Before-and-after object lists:
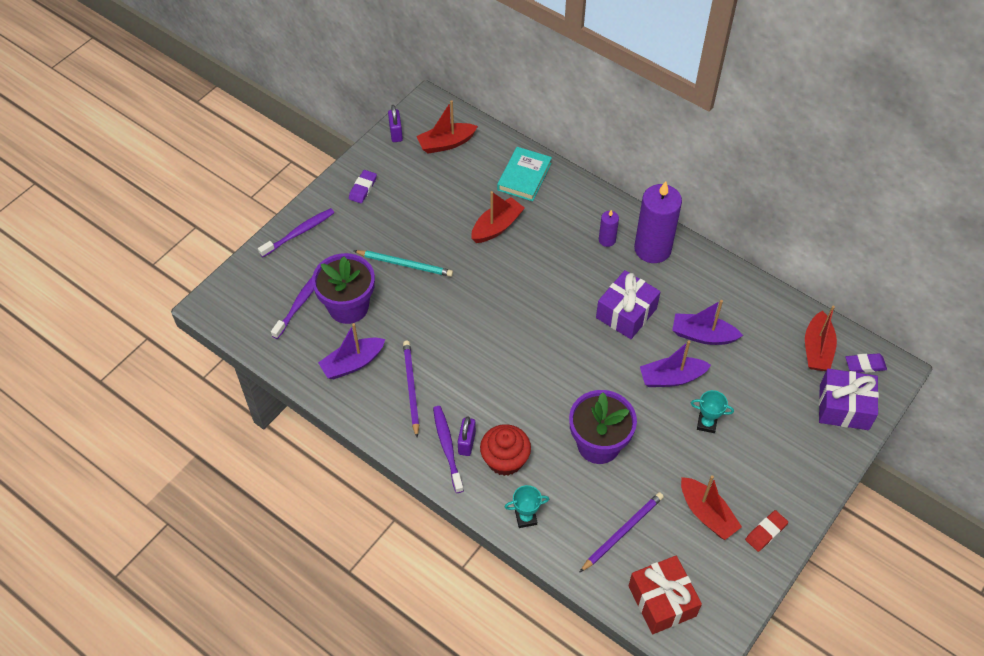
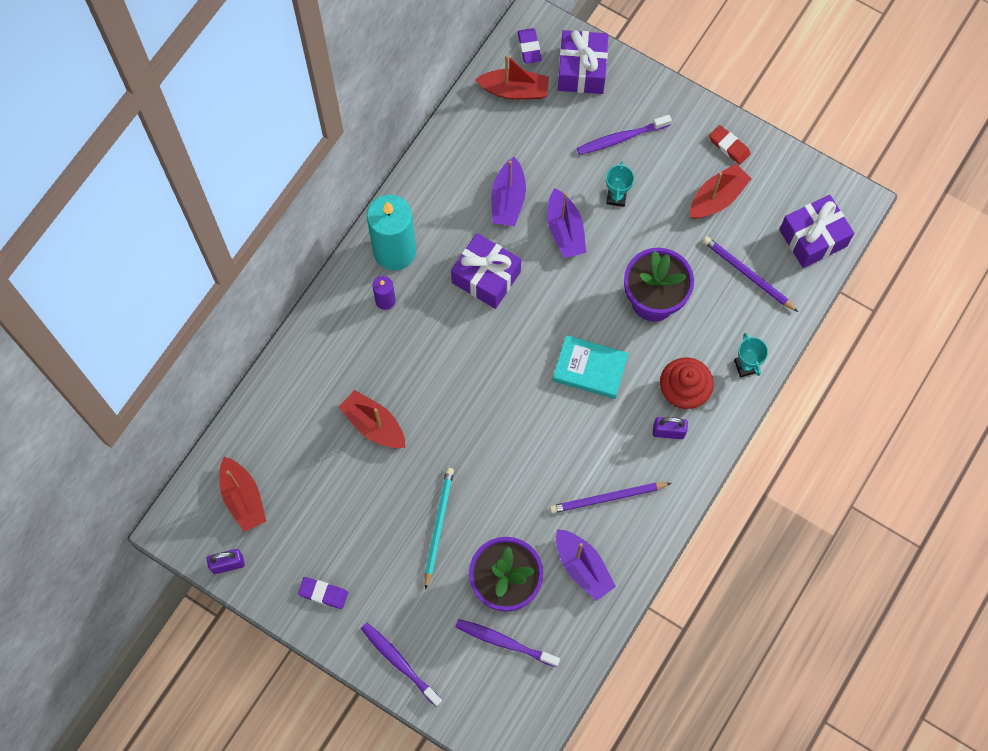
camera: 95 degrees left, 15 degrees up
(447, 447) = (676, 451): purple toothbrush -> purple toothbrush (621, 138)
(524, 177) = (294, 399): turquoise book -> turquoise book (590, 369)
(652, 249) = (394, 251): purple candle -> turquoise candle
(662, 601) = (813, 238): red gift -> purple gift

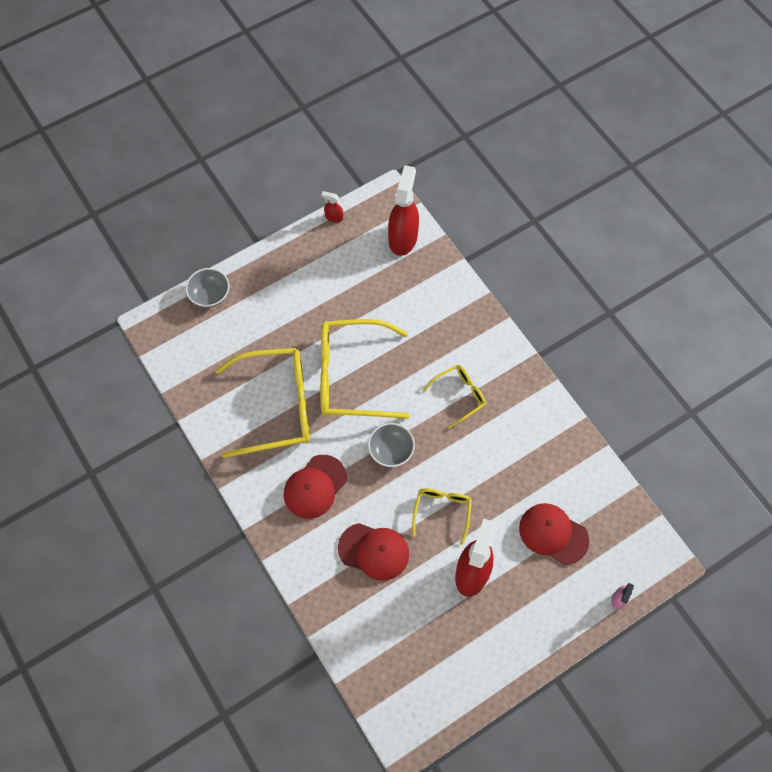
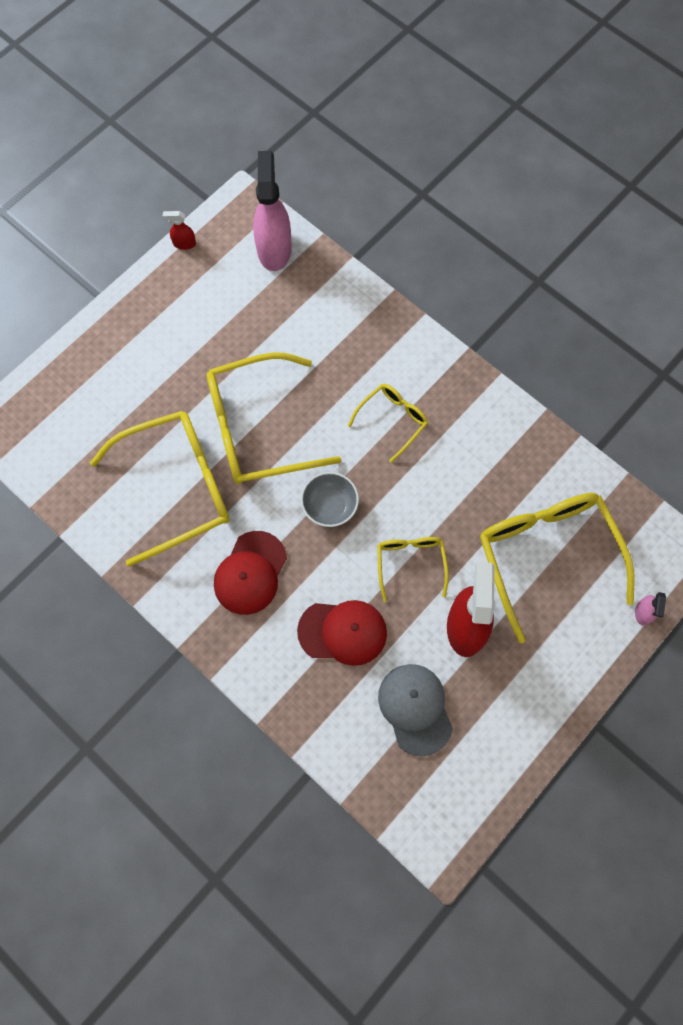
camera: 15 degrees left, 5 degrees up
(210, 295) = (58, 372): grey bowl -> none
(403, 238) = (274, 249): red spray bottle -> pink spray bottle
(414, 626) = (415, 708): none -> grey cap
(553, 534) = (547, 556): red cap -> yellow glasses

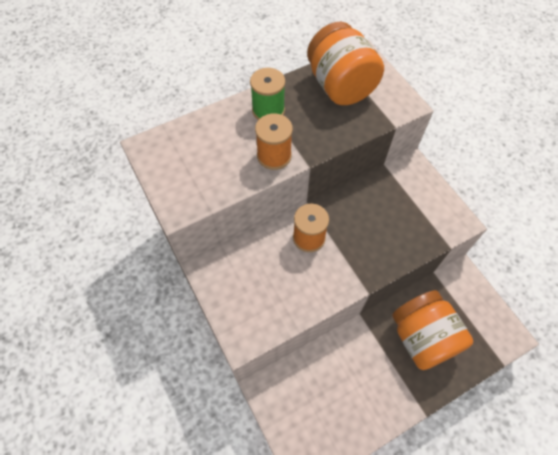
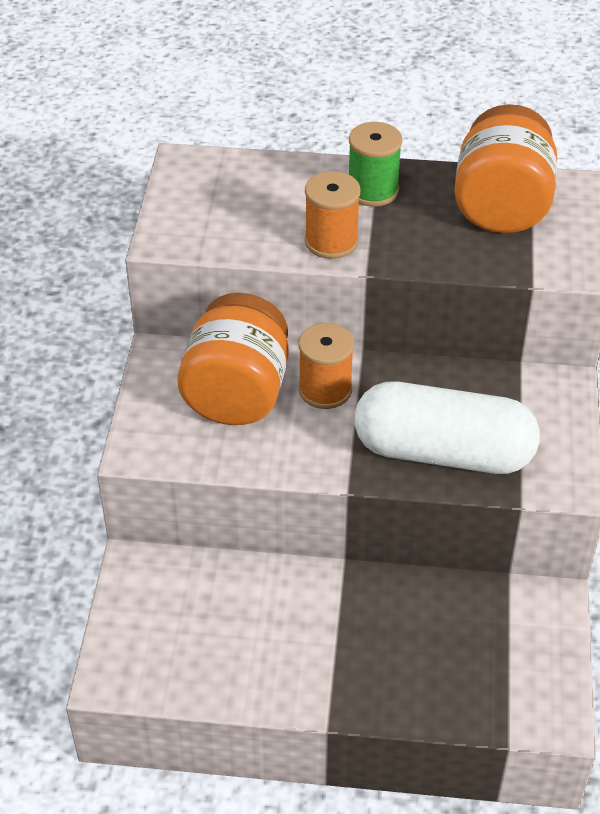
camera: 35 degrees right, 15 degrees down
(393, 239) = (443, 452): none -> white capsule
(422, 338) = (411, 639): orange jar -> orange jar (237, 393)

Your assignment:
Skip the pictures and print each record exactly as it stands.

Answer section:
camera: 95 degrees left, 15 degrees up
(447, 447) = (676, 451): purple toothbrush -> purple toothbrush (621, 138)
(524, 177) = (294, 399): turquoise book -> turquoise book (590, 369)
(652, 249) = (394, 251): purple candle -> turquoise candle
(662, 601) = (813, 238): red gift -> purple gift

camera: 15 degrees left, 5 degrees up
(210, 295) = (58, 372): grey bowl -> none
(403, 238) = (274, 249): red spray bottle -> pink spray bottle
(414, 626) = (415, 708): none -> grey cap
(553, 534) = (547, 556): red cap -> yellow glasses

camera: 35 degrees right, 15 degrees down
(393, 239) = (443, 452): none -> white capsule
(422, 338) = (411, 639): orange jar -> orange jar (237, 393)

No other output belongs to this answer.